- Study material:

========

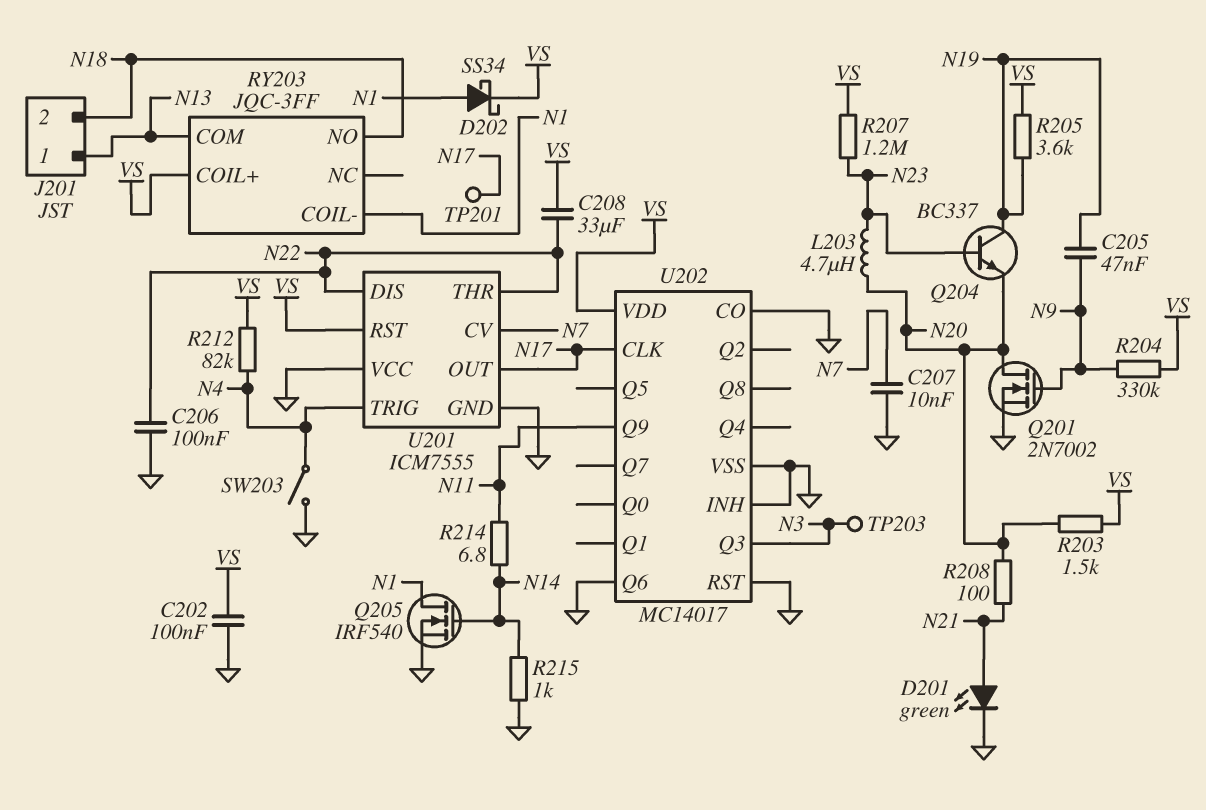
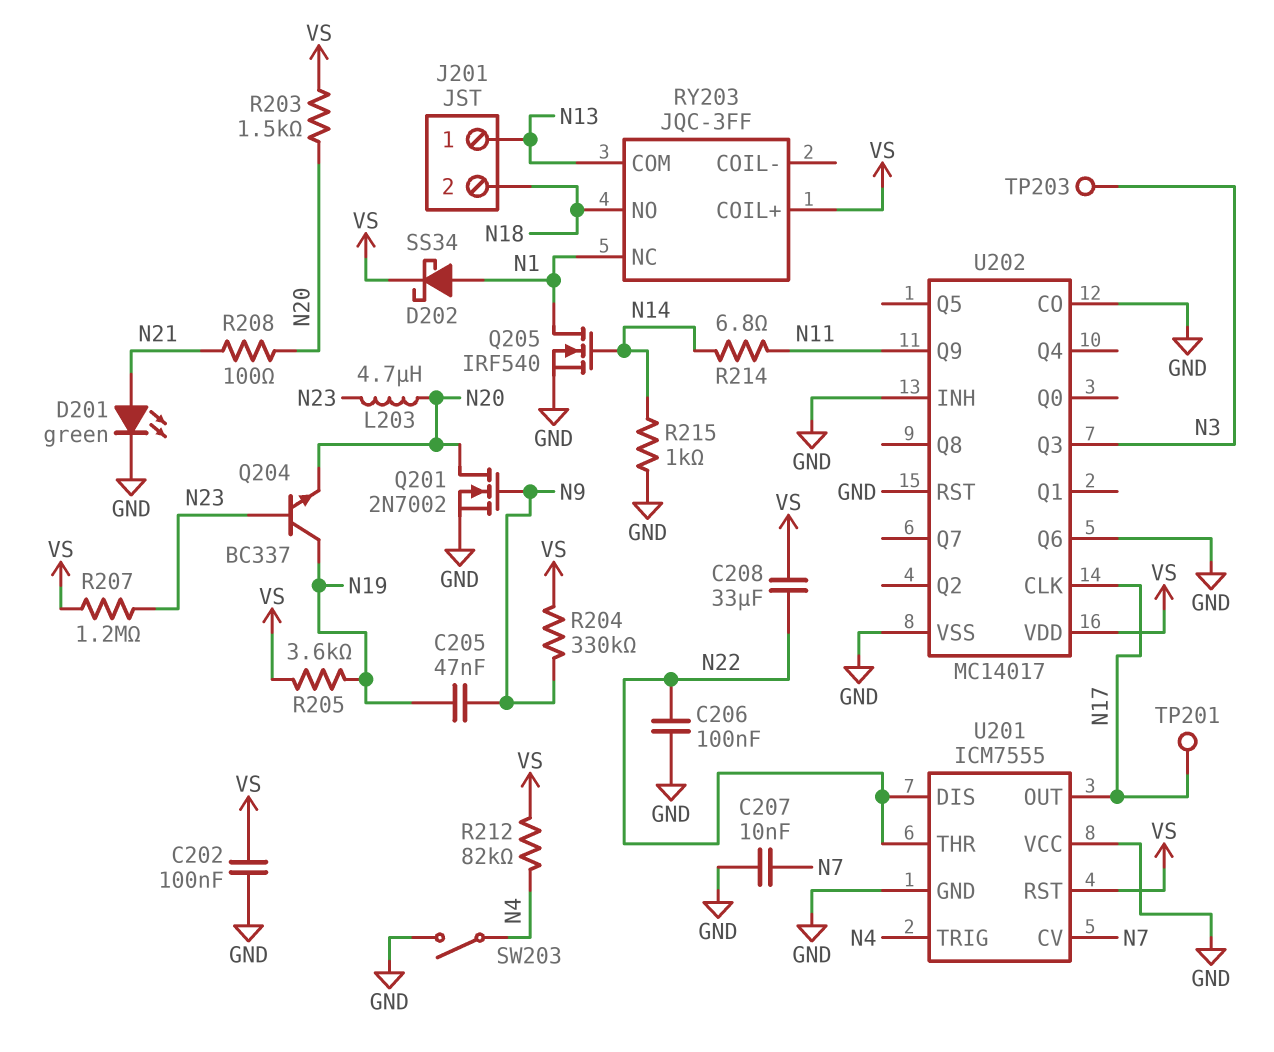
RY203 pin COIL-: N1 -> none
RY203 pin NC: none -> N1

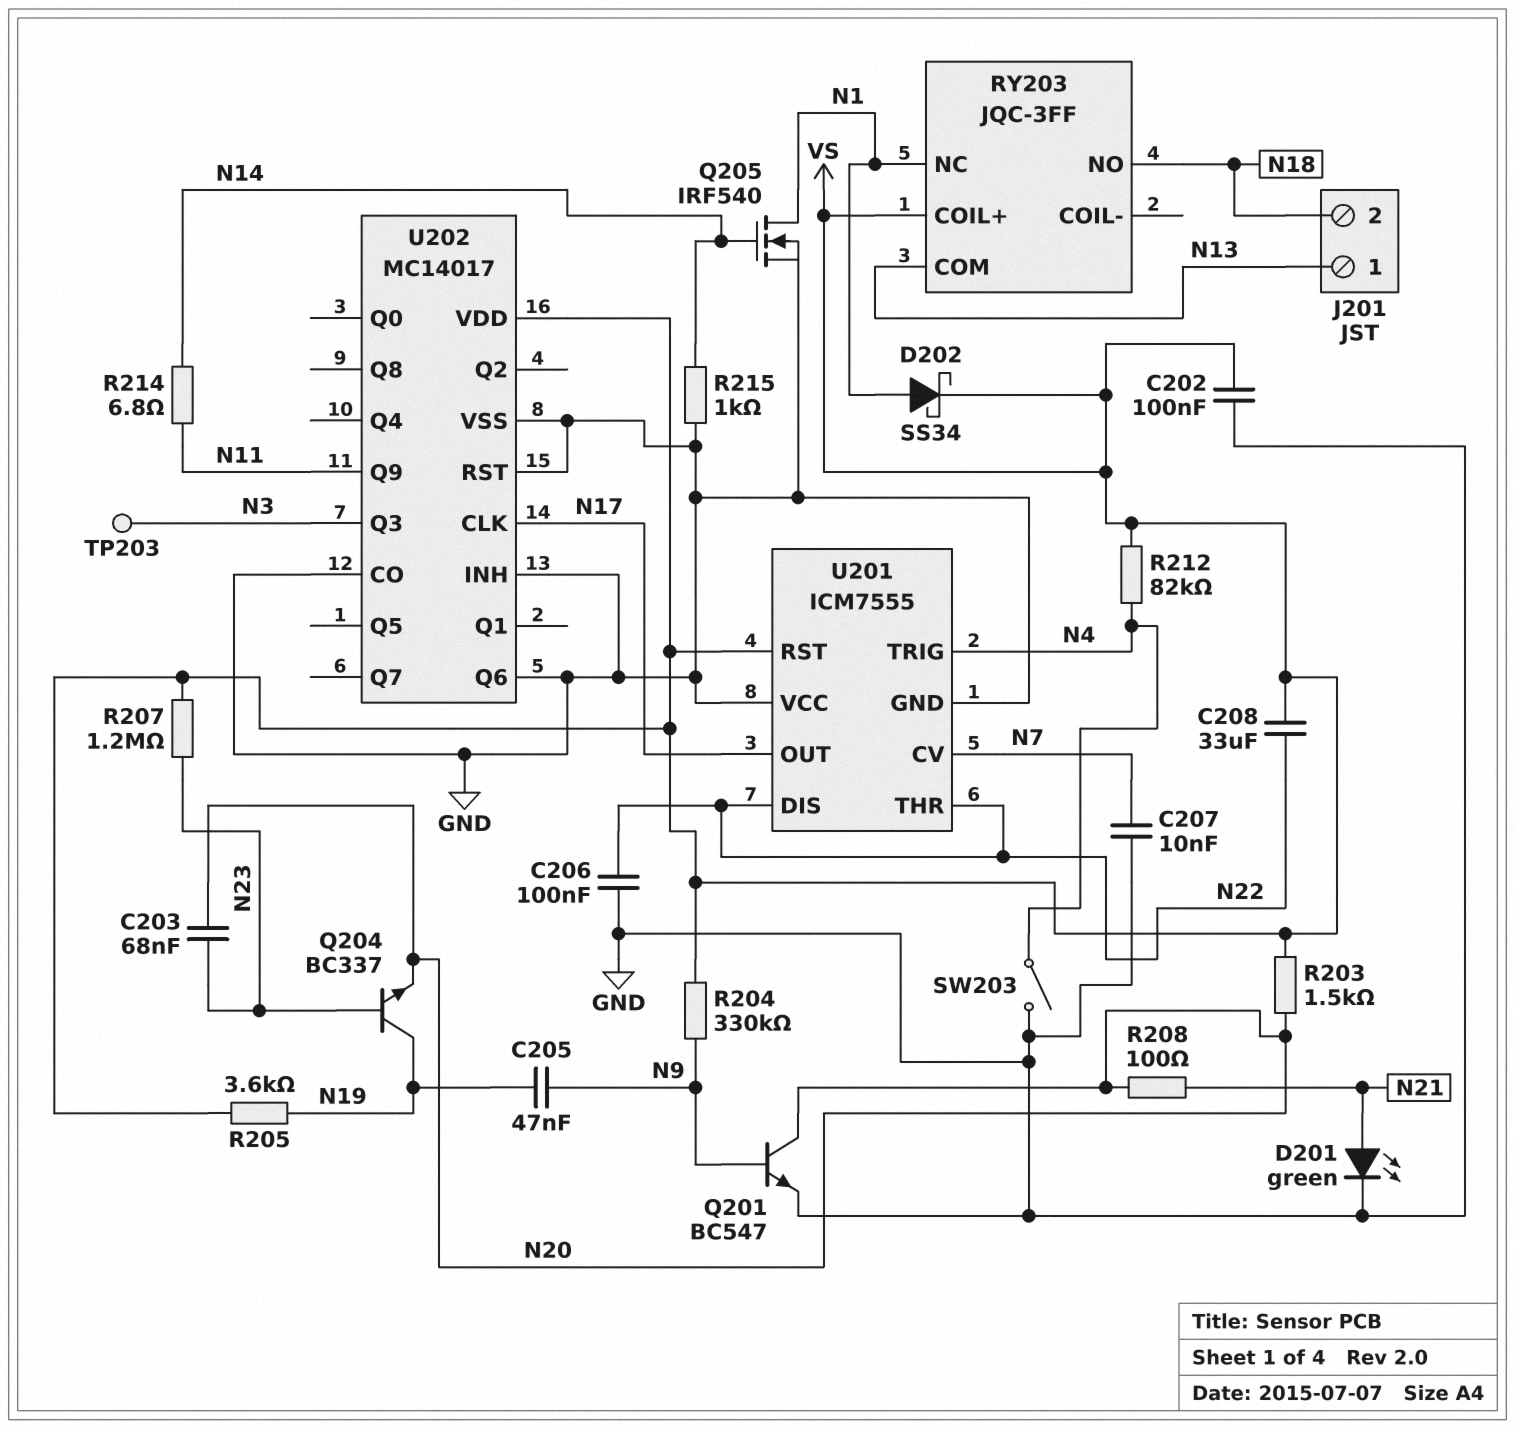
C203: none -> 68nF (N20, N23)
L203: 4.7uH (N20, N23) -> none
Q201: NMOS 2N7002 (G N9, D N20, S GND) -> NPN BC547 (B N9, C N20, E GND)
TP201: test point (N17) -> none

========

- Task directions:
Your reply should consist of the data, transcribed exactly, and should hold no pictures.

- Solution to the problem:
RY203 pin COIL-: N1 -> none
RY203 pin NC: none -> N1

C203: none -> 68nF (N20, N23)
L203: 4.7uH (N20, N23) -> none
Q201: NMOS 2N7002 (G N9, D N20, S GND) -> NPN BC547 (B N9, C N20, E GND)
TP201: test point (N17) -> none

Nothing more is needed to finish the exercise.